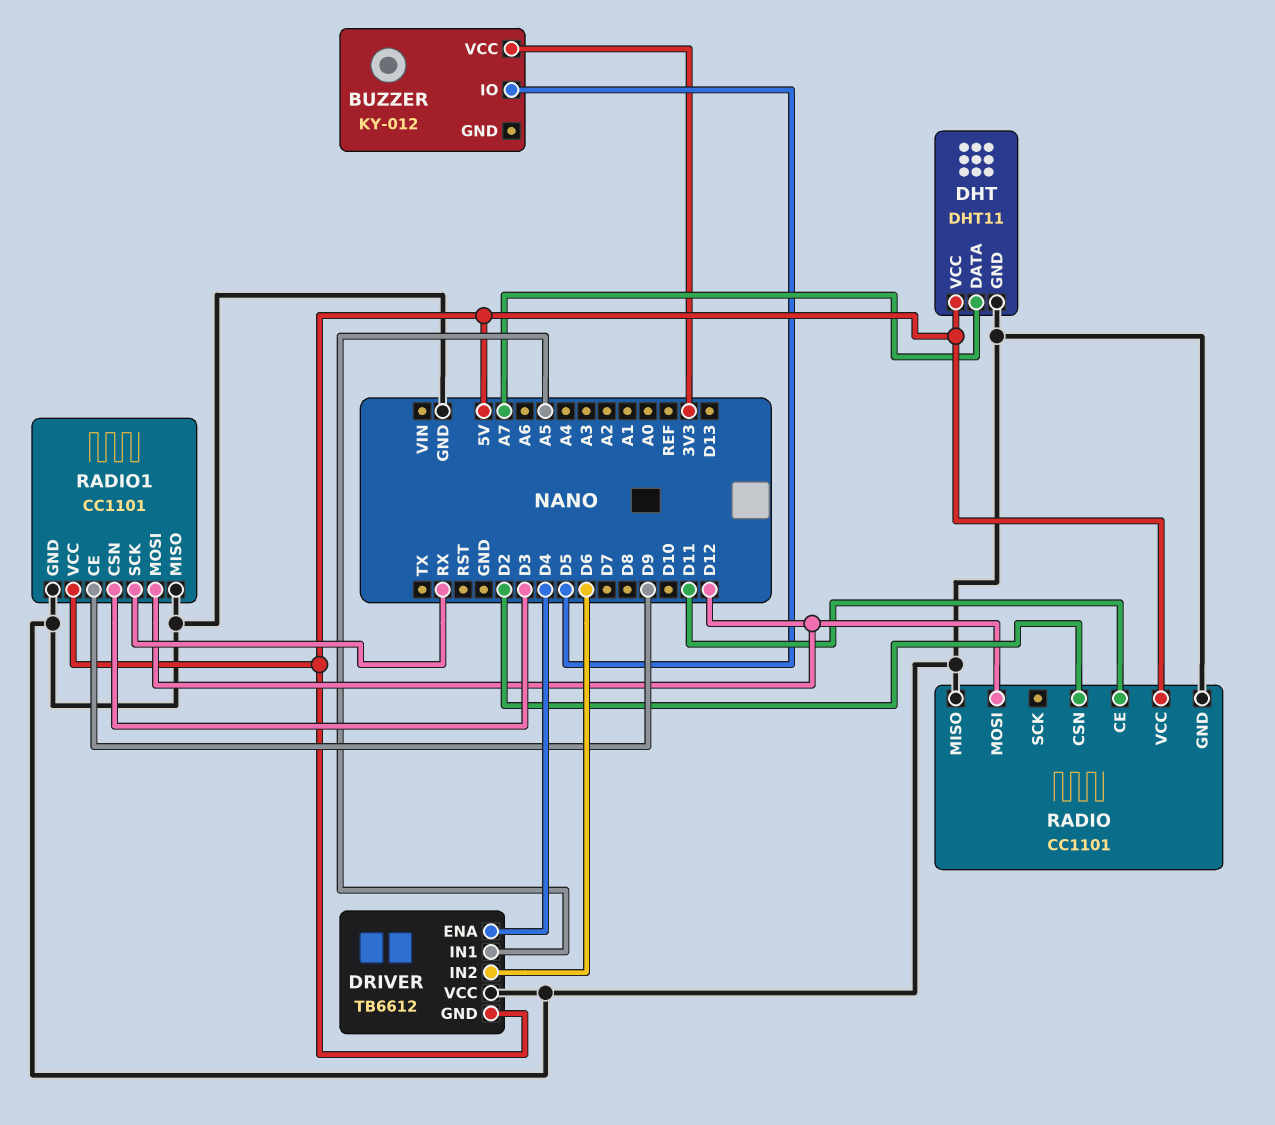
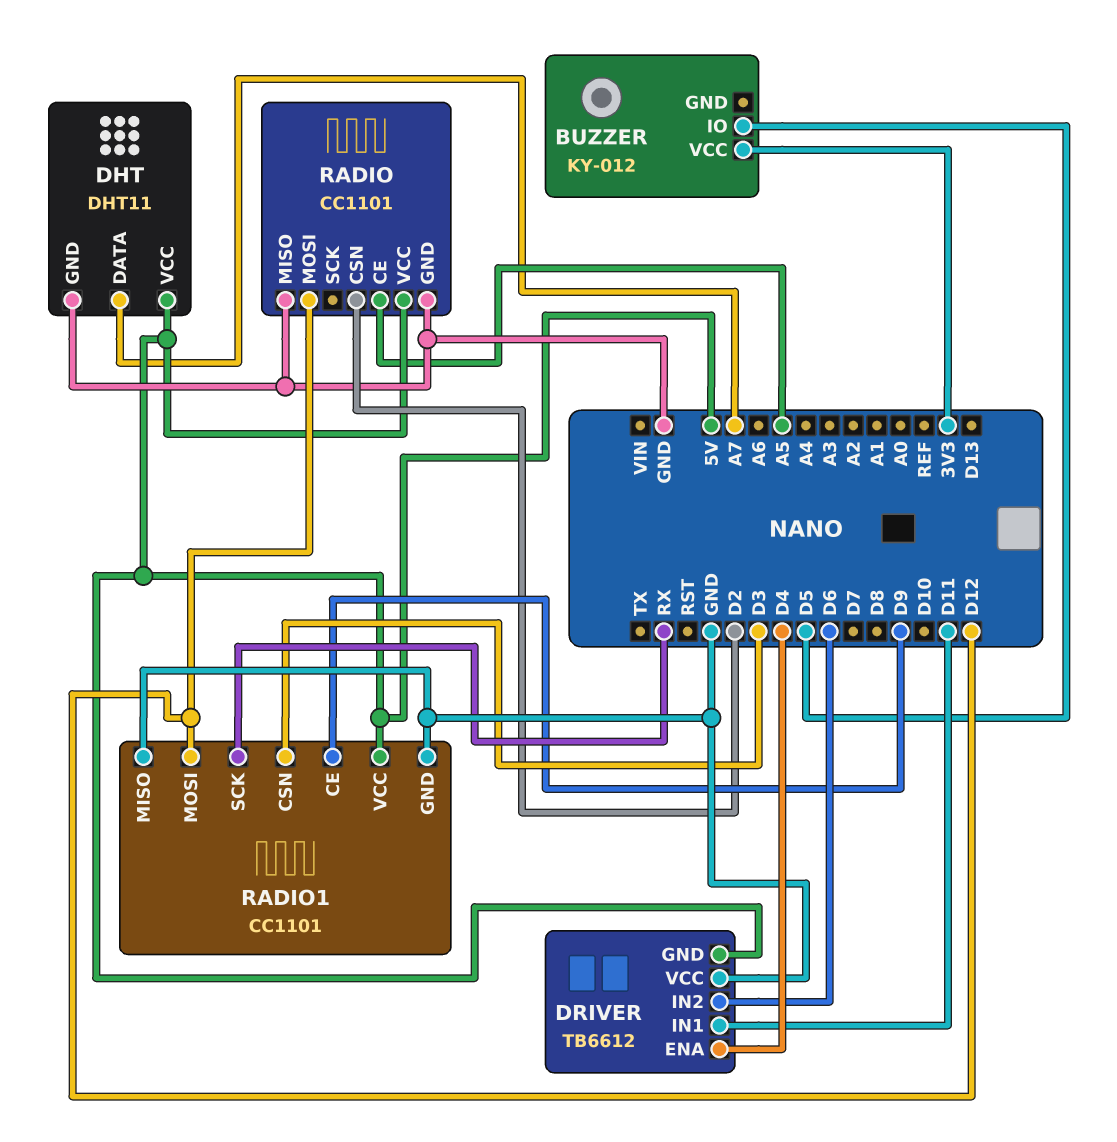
DRIVER pin IN1: A5 -> D11
RADIO pin CE: D11 -> A5

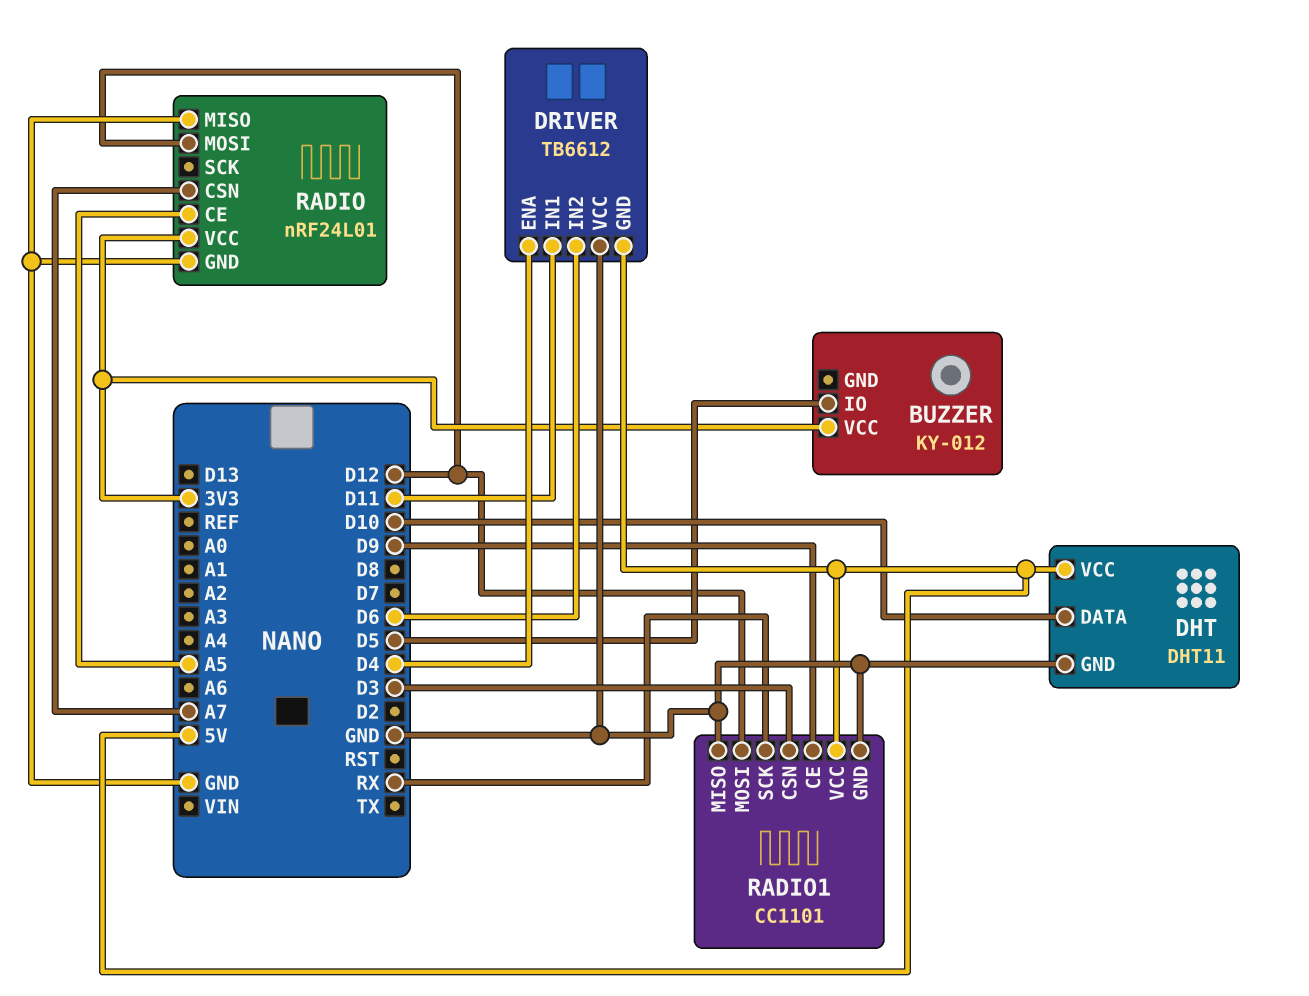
DHT pin DATA: A7 -> D10
RADIO: CC1101 -> nRF24L01
RADIO pin CSN: D2 -> A7
RADIO pin VCC: 5V -> 3V3

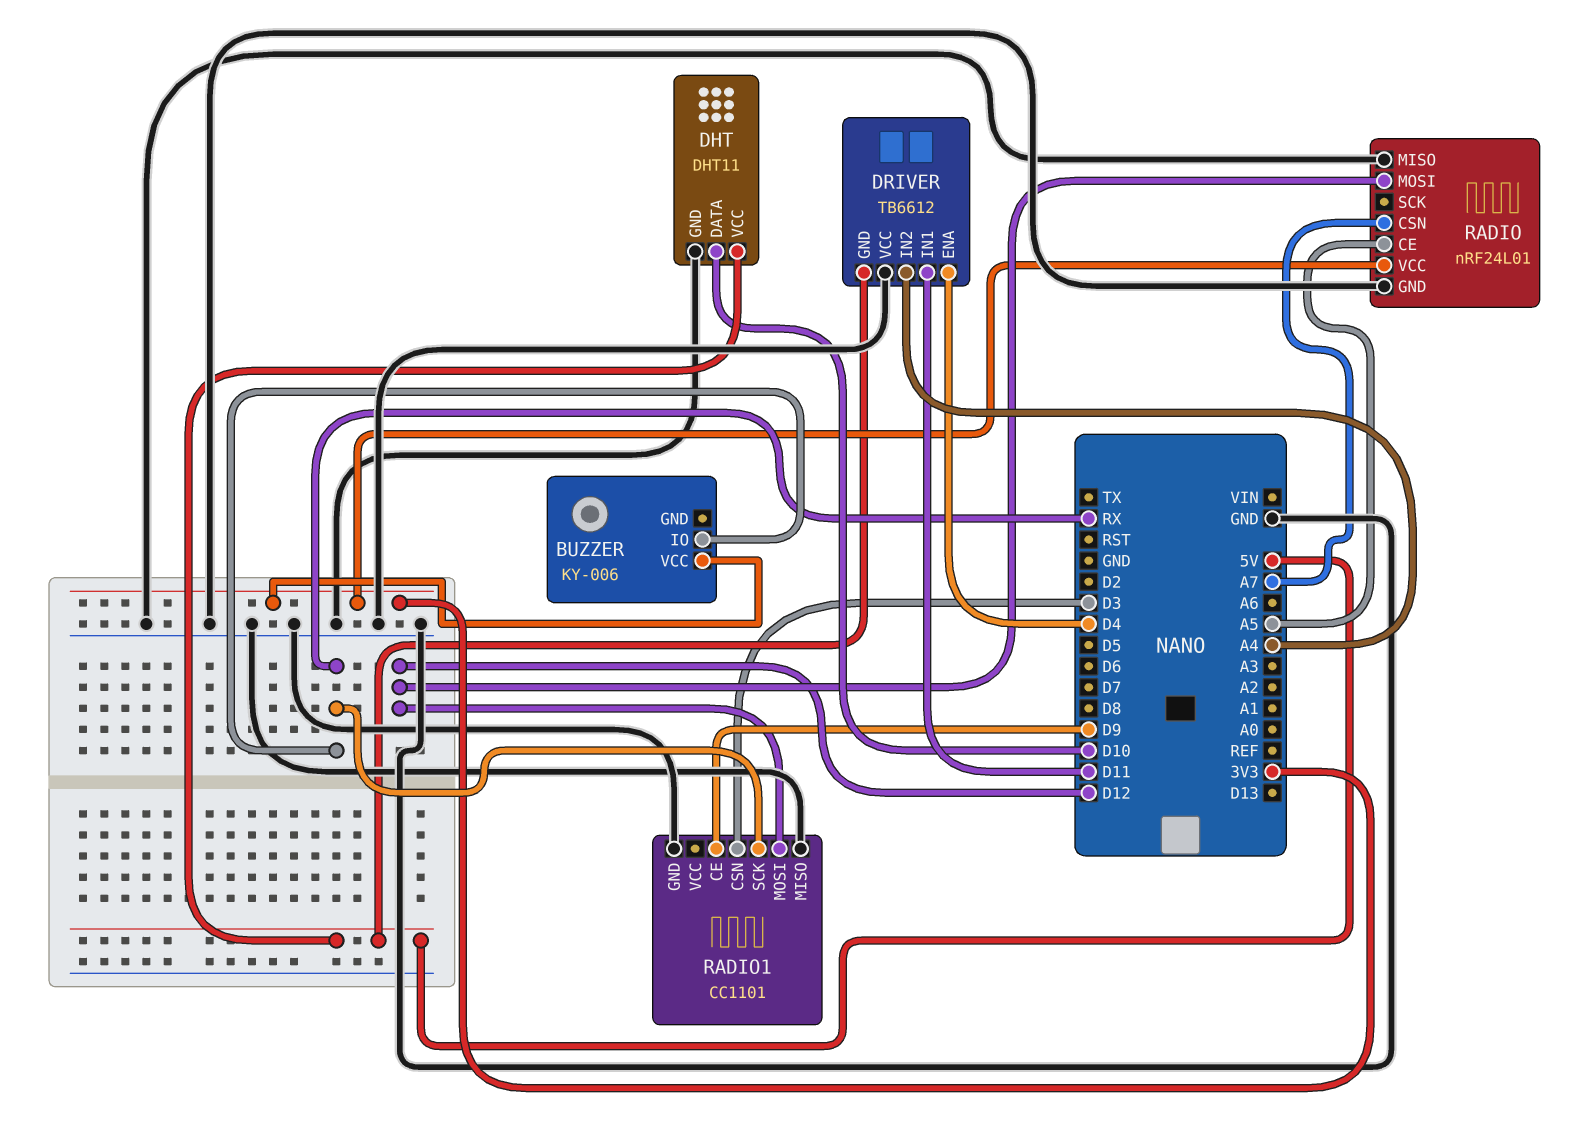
BUZZER: KY-012 -> KY-006
BUZZER pin IO: D5 -> RX
DRIVER pin IN2: D6 -> A4
RADIO1 pin VCC: 5V -> none

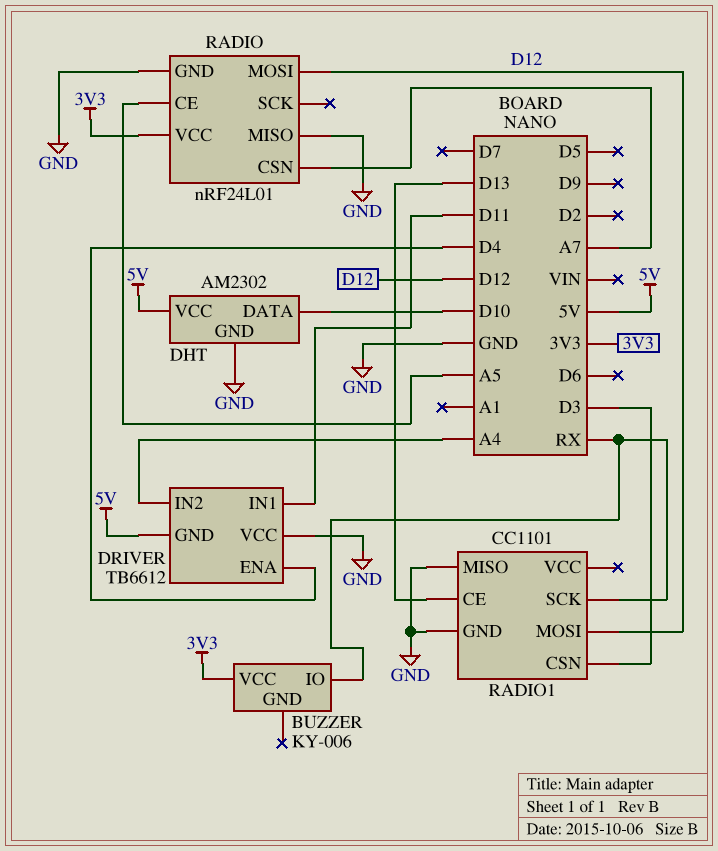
DHT: DHT11 -> AM2302
RADIO1 pin CE: D9 -> D13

§ Work task
If a line in the entries above contains the word "DRIVER", copy it.

§ Response to the task
DRIVER pin IN1: A5 -> D11
DRIVER pin IN2: D6 -> A4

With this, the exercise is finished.